Problem to solve: In the records below, find the lines that include "sofa" and copy each.
-------------------------
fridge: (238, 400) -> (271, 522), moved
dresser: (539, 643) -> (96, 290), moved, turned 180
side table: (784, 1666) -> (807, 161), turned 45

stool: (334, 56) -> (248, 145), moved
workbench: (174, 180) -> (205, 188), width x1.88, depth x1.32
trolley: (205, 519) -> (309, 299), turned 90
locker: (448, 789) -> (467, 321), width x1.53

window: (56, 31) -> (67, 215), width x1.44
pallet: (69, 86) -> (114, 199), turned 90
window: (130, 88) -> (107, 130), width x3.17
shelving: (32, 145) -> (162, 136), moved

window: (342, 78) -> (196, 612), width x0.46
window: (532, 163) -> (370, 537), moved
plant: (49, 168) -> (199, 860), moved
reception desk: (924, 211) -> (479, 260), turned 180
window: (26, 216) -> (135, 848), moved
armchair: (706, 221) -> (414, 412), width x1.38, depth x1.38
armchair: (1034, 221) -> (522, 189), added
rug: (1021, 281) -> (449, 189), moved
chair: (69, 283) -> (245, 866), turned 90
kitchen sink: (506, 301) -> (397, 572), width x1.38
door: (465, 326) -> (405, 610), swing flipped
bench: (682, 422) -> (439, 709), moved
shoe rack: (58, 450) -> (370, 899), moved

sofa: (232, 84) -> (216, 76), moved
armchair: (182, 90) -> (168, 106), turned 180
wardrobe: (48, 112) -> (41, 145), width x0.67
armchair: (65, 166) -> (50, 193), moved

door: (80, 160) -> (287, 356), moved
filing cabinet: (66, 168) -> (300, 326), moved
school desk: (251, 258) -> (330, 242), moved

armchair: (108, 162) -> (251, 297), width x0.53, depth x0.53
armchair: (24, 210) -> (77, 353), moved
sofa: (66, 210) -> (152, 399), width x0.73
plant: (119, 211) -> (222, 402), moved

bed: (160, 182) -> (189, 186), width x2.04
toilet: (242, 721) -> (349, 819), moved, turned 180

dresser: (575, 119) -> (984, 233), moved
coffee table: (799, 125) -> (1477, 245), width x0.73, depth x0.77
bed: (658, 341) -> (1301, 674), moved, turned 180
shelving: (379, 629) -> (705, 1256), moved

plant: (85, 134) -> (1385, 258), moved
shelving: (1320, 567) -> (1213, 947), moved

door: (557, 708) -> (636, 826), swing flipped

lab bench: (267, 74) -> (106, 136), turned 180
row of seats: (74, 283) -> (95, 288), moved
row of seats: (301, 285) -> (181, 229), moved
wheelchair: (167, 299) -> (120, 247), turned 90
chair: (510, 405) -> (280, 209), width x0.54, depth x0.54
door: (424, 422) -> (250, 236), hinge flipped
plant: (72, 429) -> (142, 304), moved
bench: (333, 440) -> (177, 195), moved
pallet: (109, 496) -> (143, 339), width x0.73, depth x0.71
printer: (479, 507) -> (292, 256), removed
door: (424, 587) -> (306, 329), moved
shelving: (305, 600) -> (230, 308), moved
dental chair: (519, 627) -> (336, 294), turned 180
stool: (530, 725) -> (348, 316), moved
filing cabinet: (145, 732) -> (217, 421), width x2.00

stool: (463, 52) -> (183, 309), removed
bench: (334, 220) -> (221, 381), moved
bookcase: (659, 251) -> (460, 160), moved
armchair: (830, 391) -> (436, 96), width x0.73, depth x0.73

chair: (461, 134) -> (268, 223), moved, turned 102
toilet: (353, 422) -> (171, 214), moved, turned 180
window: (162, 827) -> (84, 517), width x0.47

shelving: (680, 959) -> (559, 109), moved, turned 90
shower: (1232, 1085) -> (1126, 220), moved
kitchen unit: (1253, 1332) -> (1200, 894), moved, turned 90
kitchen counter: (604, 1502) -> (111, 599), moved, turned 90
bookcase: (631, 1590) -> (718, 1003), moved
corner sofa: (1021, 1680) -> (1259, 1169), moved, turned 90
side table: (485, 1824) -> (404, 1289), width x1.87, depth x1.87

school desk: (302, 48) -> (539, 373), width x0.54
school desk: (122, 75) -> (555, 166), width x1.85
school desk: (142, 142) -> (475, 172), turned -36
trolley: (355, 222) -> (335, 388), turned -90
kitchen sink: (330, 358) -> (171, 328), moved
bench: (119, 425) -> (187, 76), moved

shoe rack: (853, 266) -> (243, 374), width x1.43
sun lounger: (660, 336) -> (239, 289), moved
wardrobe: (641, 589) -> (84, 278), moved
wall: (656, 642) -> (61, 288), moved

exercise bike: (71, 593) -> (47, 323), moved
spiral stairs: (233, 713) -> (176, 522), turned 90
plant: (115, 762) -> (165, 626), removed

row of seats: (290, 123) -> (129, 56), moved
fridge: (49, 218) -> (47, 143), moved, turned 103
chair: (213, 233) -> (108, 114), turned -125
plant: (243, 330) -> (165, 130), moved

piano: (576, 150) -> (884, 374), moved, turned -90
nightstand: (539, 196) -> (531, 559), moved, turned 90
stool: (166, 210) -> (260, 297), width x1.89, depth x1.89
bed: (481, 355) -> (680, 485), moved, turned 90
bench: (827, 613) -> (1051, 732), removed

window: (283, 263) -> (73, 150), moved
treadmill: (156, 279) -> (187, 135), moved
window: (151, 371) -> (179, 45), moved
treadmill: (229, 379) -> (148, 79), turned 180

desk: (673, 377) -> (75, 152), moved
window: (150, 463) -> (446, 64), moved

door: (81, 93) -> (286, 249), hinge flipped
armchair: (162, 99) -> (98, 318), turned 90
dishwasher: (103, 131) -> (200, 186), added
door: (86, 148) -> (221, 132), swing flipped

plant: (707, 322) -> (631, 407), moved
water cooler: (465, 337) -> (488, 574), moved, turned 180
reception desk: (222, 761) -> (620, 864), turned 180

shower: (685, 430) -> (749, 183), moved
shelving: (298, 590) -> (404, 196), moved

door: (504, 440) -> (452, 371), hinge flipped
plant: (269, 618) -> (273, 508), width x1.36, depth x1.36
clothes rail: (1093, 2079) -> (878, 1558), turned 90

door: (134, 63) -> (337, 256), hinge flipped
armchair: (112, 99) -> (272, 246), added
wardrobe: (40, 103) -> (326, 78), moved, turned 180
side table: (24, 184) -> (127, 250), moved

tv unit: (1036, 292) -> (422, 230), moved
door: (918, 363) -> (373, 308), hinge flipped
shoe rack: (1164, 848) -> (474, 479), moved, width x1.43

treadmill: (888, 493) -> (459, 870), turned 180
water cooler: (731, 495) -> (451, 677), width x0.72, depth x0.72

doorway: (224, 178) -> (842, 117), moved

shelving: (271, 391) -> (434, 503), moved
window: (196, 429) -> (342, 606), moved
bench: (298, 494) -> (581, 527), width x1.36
-------------------------
Solved exercise:
sofa: (232, 84) -> (216, 76), moved
sofa: (66, 210) -> (152, 399), width x0.73
corner sofa: (1021, 1680) -> (1259, 1169), moved, turned 90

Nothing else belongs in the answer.